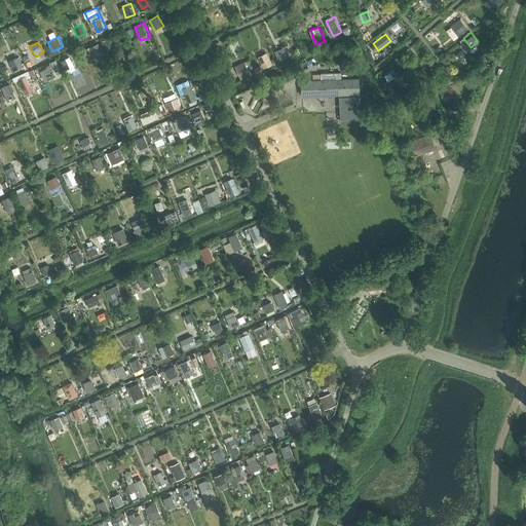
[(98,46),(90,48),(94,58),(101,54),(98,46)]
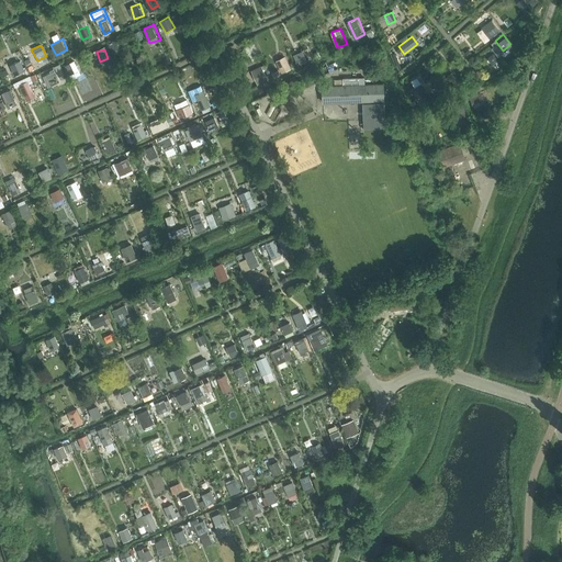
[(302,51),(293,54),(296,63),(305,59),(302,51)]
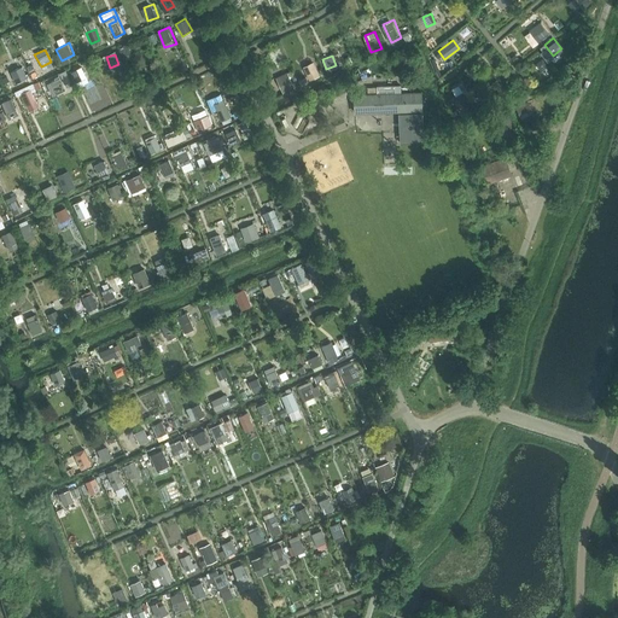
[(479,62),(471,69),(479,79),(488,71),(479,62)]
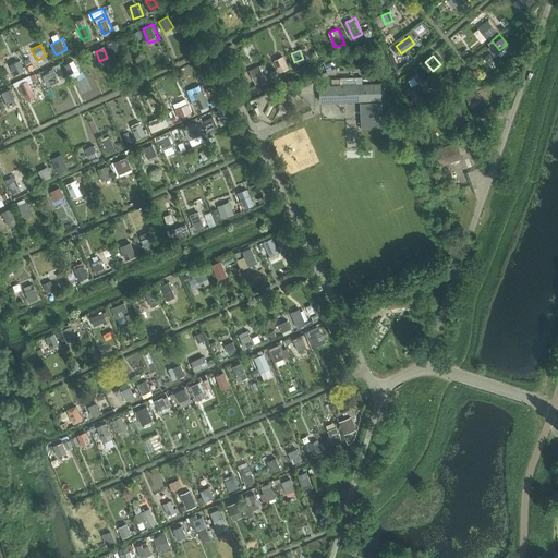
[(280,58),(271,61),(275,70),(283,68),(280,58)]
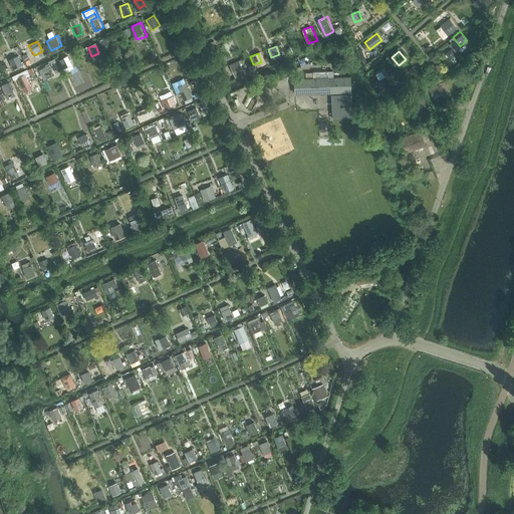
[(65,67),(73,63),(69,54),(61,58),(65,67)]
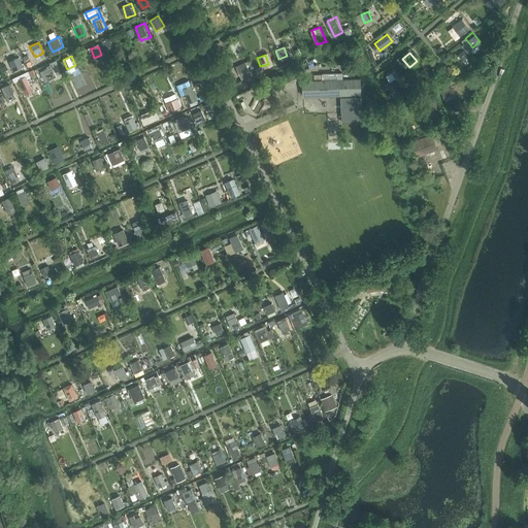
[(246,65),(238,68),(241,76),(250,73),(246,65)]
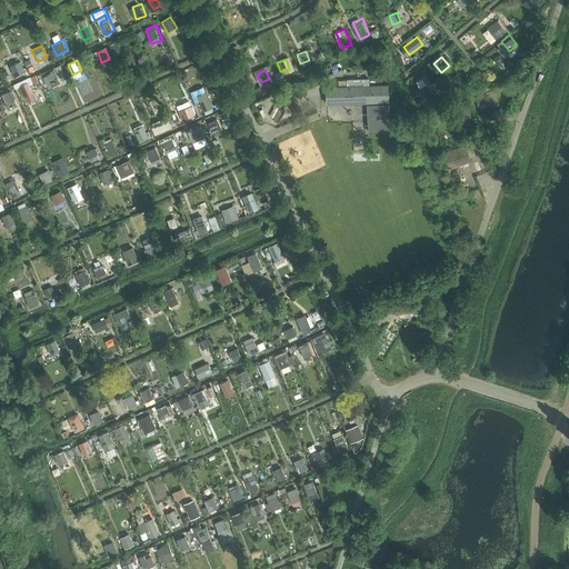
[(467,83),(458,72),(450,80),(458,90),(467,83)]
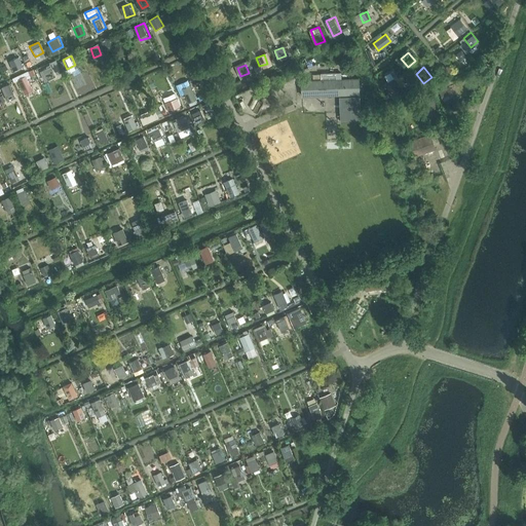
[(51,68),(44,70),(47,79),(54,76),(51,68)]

### Activity:
Beginning with the line containing "[(479,62),(471,69),(479,79),(488,71),(479,62)]" and ending with the last line of the data above, repeat each line exactly. Include no pictures and no other lines.

### Exercise result:
[(479,62),(471,69),(479,79),(488,71),(479,62)]
[(280,58),(271,61),(275,70),(283,68),(280,58)]
[(65,67),(73,63),(69,54),(61,58),(65,67)]
[(246,65),(238,68),(241,76),(250,73),(246,65)]
[(467,83),(458,72),(450,80),(458,90),(467,83)]
[(51,68),(44,70),(47,79),(54,76),(51,68)]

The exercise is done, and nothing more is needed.